Object transformation records:
————————
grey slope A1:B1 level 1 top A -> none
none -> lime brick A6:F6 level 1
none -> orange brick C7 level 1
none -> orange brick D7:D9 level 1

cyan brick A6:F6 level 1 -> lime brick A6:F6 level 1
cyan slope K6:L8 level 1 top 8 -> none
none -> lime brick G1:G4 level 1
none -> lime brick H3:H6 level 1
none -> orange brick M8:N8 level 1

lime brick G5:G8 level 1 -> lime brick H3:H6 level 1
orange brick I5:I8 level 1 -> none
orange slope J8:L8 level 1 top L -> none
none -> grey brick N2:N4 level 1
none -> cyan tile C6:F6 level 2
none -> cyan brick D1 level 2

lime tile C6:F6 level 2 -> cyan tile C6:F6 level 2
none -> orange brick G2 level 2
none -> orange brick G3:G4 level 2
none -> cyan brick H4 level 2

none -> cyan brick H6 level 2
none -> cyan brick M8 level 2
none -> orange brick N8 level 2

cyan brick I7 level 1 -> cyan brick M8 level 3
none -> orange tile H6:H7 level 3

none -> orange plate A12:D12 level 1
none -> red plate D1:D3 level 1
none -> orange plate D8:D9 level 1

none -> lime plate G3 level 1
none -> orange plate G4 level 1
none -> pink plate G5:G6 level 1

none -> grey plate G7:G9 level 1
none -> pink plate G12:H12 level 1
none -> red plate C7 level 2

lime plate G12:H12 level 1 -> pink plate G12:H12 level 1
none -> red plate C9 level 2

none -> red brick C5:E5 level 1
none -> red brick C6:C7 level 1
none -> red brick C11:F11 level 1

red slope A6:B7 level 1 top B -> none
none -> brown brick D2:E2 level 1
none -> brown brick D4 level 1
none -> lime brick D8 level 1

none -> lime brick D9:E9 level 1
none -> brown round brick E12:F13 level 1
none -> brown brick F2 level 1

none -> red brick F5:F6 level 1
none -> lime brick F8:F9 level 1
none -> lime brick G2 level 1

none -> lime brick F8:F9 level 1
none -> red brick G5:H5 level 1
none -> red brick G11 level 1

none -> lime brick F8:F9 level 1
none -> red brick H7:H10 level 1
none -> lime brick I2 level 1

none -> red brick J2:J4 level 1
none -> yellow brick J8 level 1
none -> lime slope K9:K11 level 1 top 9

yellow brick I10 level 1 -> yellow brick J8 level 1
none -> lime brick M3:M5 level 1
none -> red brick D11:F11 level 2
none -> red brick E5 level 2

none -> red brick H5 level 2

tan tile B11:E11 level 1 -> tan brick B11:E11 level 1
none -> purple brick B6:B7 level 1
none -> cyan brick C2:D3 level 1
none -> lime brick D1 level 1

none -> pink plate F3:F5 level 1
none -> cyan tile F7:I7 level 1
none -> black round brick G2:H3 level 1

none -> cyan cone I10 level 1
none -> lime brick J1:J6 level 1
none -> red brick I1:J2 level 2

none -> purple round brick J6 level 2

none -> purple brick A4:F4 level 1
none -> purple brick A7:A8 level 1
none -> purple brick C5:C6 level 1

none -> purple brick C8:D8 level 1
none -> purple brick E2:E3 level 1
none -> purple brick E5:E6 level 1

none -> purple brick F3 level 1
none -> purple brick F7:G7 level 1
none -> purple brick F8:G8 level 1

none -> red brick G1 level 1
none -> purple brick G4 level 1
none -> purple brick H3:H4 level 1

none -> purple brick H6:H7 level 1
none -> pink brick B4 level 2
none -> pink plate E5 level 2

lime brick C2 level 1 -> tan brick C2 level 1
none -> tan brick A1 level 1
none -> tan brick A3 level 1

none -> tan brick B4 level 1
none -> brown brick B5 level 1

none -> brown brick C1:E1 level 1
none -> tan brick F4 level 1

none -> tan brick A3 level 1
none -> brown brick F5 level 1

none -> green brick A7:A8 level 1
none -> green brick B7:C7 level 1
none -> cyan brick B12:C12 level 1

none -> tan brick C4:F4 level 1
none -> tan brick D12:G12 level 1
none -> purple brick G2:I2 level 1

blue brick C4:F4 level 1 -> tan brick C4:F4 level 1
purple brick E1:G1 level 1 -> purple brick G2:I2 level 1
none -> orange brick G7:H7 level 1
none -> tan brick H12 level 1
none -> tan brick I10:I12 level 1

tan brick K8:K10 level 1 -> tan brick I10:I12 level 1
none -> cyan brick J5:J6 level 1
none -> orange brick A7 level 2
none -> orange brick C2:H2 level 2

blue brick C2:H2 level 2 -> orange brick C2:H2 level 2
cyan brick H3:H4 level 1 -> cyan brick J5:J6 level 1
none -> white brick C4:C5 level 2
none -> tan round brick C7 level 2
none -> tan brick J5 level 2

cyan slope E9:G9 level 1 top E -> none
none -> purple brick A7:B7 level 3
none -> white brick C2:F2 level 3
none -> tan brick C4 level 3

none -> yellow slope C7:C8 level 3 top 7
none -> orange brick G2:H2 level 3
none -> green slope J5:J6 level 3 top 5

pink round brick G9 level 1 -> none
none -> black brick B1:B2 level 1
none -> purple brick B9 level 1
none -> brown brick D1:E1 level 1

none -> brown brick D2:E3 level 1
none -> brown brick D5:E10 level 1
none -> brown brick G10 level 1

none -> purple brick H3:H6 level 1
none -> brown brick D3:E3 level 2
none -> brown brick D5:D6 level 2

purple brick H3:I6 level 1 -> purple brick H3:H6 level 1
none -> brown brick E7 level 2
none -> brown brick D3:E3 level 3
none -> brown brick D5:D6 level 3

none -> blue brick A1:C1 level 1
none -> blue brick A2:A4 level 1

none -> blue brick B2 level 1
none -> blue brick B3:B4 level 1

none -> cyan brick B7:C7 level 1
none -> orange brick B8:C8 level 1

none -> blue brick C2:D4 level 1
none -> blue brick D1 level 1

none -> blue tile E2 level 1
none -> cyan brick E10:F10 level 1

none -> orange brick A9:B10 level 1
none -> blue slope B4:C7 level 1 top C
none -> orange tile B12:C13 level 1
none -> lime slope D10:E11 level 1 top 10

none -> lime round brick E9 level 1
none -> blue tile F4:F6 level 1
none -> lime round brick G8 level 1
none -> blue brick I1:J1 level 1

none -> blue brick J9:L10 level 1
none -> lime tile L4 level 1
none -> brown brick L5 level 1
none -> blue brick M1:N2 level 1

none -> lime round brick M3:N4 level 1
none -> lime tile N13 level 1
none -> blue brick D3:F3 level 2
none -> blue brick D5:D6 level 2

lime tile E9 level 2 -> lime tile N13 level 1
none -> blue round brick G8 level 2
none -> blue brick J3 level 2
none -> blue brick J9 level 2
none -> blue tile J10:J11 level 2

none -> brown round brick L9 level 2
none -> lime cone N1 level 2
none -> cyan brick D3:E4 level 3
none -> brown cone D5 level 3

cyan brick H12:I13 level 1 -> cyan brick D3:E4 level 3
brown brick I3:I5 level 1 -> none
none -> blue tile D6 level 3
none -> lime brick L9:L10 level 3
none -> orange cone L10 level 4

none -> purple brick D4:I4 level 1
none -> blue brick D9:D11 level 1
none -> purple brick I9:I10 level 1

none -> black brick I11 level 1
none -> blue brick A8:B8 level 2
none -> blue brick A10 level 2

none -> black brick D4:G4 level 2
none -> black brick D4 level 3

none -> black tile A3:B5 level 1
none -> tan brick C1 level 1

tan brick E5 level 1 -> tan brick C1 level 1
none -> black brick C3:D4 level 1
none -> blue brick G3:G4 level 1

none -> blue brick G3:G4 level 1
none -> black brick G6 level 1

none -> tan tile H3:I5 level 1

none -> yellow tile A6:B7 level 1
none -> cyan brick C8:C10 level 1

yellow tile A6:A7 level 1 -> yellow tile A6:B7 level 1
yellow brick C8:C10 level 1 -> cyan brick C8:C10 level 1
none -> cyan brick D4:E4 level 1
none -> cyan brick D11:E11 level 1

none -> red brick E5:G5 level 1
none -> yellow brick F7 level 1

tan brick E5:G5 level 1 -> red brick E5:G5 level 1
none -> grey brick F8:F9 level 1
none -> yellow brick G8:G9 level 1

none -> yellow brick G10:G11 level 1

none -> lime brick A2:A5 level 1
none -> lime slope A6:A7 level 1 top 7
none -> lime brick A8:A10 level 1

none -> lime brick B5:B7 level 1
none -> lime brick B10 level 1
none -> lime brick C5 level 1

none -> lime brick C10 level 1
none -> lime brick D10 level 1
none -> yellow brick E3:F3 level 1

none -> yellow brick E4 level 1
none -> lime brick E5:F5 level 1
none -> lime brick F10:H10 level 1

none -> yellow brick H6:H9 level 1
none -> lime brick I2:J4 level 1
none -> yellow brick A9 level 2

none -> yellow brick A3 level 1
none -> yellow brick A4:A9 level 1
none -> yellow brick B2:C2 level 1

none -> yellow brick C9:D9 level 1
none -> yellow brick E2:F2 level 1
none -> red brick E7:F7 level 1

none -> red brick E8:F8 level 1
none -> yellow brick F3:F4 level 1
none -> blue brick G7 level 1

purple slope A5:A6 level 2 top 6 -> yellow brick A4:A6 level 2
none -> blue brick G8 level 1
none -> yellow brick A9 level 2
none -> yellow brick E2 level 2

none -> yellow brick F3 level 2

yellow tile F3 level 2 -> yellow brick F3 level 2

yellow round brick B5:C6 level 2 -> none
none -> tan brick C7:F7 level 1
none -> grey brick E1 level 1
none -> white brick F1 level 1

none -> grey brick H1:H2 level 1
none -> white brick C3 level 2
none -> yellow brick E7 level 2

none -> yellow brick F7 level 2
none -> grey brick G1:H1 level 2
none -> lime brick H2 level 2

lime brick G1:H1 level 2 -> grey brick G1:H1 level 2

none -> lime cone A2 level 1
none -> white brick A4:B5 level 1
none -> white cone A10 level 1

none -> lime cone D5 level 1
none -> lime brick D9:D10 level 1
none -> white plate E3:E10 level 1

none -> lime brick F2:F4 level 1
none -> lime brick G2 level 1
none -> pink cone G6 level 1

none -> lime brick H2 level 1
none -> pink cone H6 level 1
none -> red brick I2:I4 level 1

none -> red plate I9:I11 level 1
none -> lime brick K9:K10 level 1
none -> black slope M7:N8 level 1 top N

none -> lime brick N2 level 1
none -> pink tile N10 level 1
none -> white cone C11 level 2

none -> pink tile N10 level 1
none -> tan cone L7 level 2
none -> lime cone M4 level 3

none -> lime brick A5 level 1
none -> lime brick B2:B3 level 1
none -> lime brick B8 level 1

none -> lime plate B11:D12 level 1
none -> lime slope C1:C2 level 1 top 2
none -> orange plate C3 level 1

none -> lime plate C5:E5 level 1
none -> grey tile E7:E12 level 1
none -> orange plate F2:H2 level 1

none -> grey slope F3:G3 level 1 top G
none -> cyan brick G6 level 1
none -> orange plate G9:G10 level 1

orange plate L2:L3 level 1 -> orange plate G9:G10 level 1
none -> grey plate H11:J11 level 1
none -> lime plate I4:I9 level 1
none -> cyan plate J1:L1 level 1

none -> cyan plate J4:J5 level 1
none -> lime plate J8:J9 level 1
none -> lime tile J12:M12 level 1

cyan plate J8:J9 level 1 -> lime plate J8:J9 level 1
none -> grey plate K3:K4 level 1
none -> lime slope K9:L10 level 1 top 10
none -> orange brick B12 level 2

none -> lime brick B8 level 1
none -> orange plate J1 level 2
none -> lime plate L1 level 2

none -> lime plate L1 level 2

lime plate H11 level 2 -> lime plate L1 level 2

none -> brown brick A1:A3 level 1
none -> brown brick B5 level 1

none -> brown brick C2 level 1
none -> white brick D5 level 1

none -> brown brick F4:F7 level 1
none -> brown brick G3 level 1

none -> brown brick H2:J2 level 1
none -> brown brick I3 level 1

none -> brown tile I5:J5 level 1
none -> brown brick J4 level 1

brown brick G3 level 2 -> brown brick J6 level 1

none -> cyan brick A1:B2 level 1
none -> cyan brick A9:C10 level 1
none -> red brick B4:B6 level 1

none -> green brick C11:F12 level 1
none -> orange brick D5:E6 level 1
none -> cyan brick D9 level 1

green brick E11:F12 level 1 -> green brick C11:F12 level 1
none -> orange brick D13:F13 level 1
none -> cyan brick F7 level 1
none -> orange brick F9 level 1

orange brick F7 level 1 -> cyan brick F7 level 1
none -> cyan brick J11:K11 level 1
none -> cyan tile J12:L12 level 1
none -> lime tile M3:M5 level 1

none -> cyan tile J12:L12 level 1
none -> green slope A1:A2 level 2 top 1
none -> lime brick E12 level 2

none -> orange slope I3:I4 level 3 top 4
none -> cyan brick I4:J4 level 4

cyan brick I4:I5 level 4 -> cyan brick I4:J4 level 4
————————
Directions for this task: Where the data above reaches the line holding "none -> brown brick D5:D6 level 3", begin printing, and stop after the line holding "none -> blue brick C2:D4 level 1". Each line must be reproduced exactly, with nothing else added.

Completed exercise:
none -> brown brick D5:D6 level 3

none -> blue brick A1:C1 level 1
none -> blue brick A2:A4 level 1

none -> blue brick B2 level 1
none -> blue brick B3:B4 level 1

none -> cyan brick B7:C7 level 1
none -> orange brick B8:C8 level 1

none -> blue brick C2:D4 level 1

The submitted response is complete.